**EXTRACTED INFORMATION**
.....
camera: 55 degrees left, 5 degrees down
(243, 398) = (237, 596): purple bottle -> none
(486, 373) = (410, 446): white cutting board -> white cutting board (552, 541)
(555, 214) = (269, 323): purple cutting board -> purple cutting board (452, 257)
.....
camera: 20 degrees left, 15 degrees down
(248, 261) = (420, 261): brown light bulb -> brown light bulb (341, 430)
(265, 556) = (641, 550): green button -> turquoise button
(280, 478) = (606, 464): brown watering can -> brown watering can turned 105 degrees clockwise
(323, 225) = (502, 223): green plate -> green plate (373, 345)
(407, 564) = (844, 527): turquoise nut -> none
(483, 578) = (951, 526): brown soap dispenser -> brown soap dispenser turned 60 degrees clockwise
.....
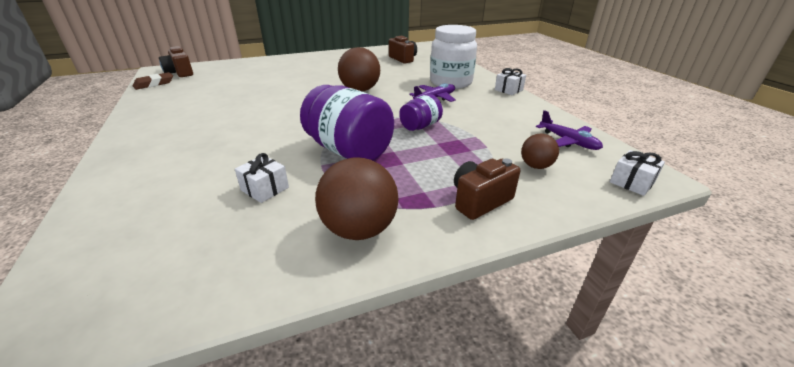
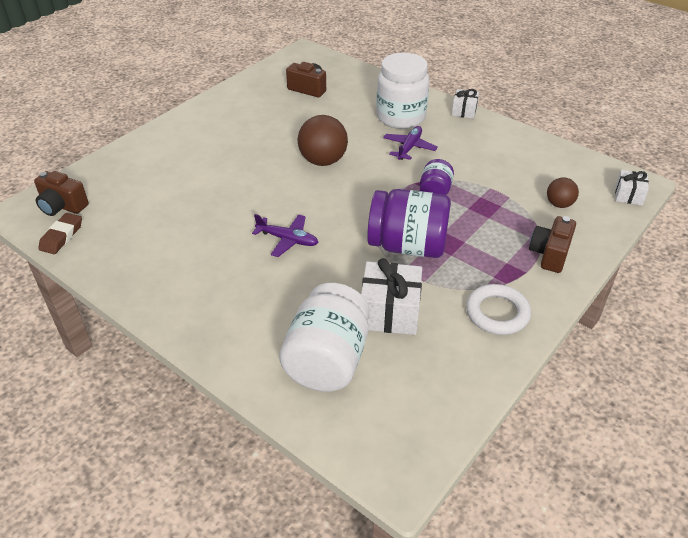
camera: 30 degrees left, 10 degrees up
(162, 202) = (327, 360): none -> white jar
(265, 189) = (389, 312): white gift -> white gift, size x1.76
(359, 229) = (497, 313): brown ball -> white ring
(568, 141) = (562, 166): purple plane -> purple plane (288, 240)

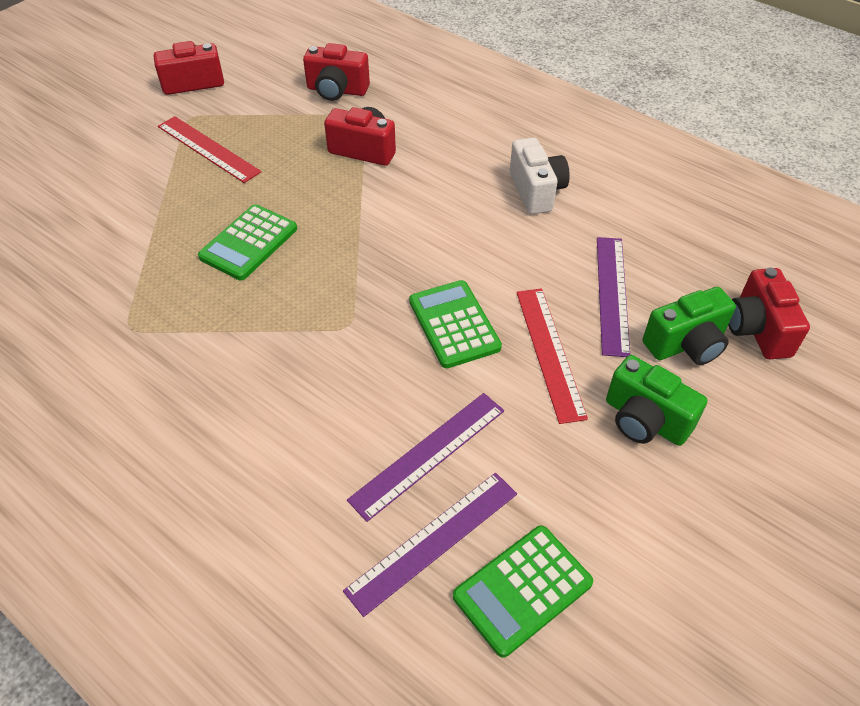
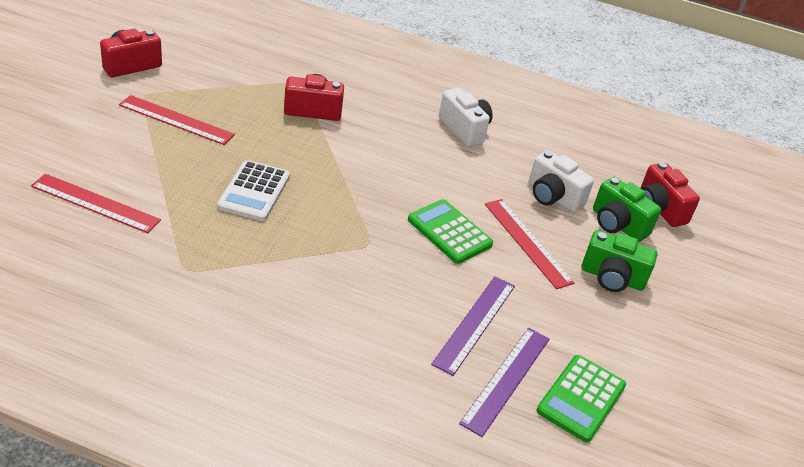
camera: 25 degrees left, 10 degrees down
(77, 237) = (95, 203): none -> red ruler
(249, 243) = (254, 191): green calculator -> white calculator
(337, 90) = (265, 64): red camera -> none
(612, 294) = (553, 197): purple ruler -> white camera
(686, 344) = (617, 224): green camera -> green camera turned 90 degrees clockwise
.....
**EXERCISE**
When the string "green" appears in a line of the records above, that line is to be copied.

**PROBLEM SOLUTION**
(265, 556) = (641, 550): green button -> turquoise button
(323, 225) = (502, 223): green plate -> green plate (373, 345)
(249, 243) = (254, 191): green calculator -> white calculator
(686, 344) = (617, 224): green camera -> green camera turned 90 degrees clockwise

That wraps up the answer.